━━━ Records to use ━━━
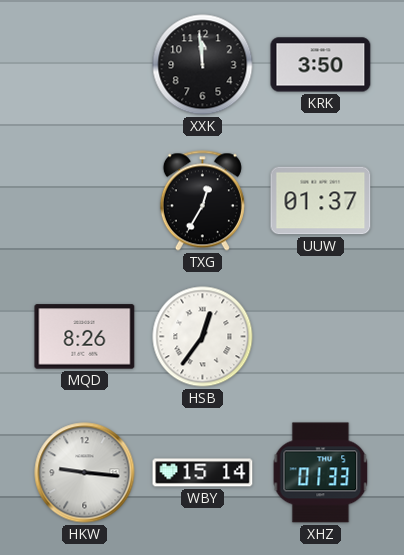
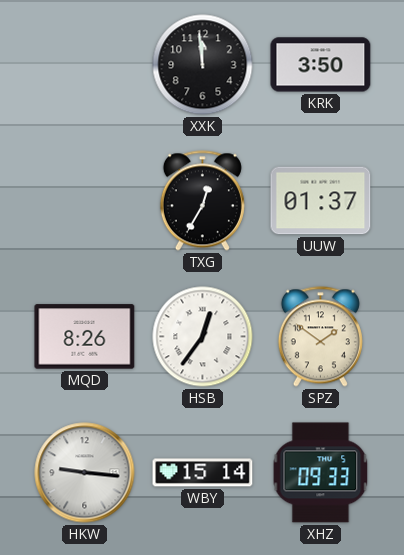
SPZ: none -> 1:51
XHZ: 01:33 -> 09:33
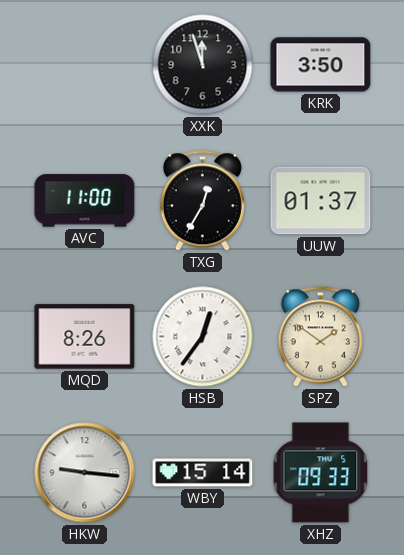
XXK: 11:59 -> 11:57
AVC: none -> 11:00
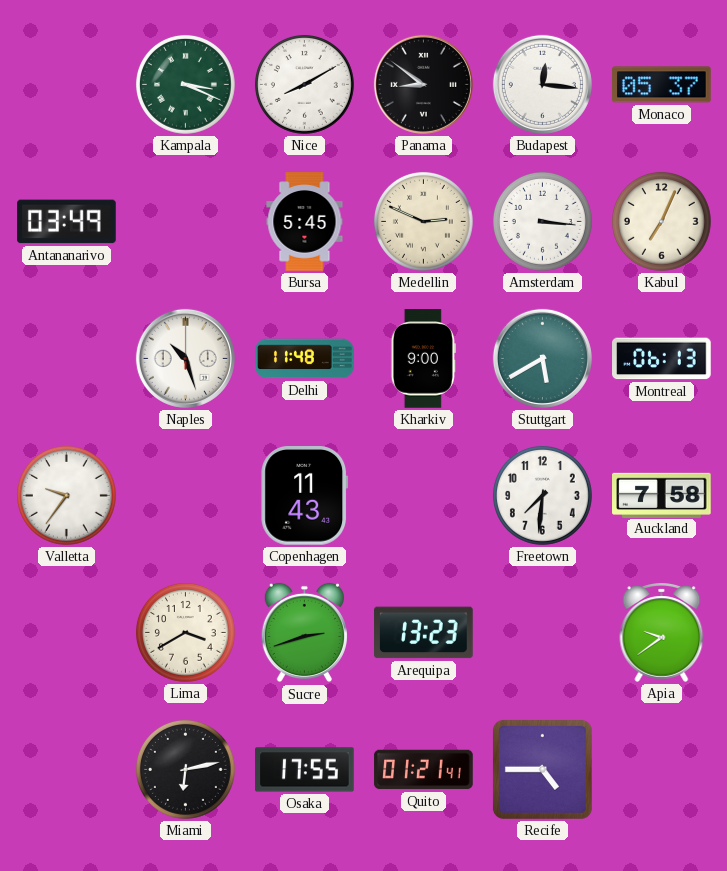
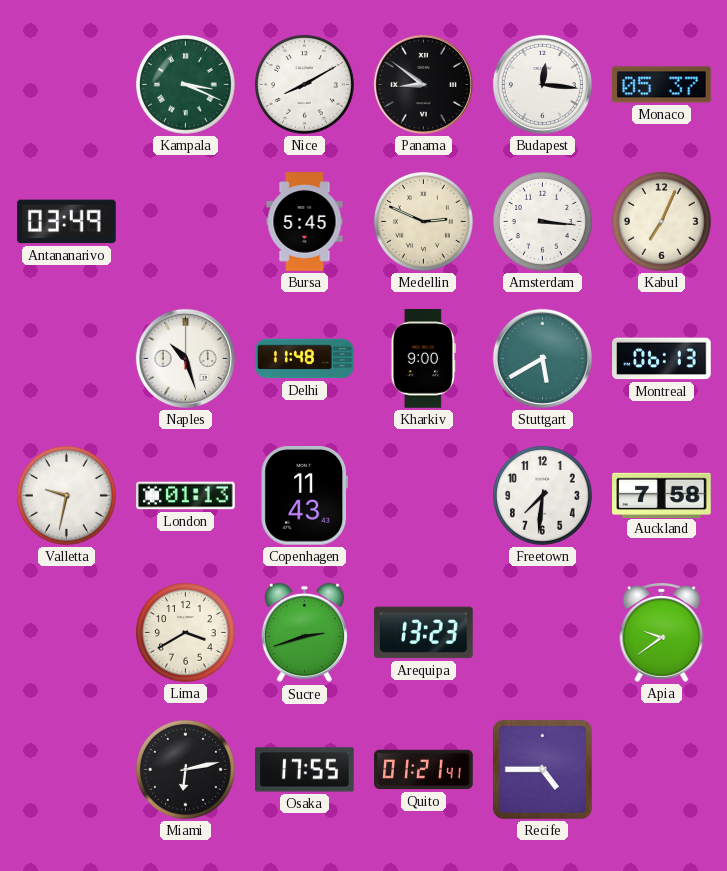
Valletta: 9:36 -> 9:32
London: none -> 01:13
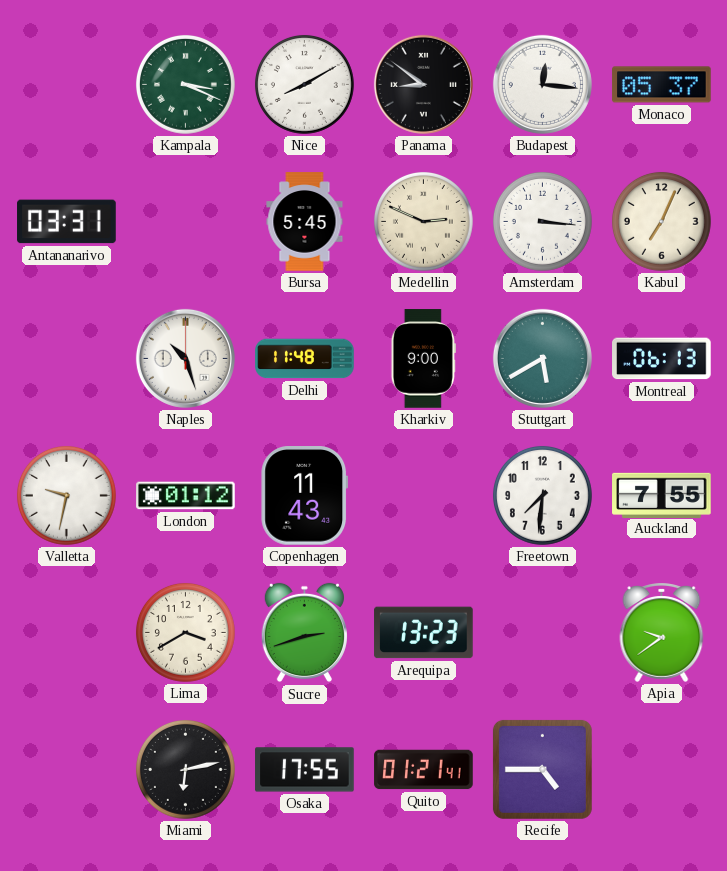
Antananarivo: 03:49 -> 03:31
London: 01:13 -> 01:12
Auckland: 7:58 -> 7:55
━━━
#### [Problem description]
Report each row above that contains the string "none", copying every such row in full.

#### [Result of this exercise]
SPZ: none -> 1:51
AVC: none -> 11:00
London: none -> 01:13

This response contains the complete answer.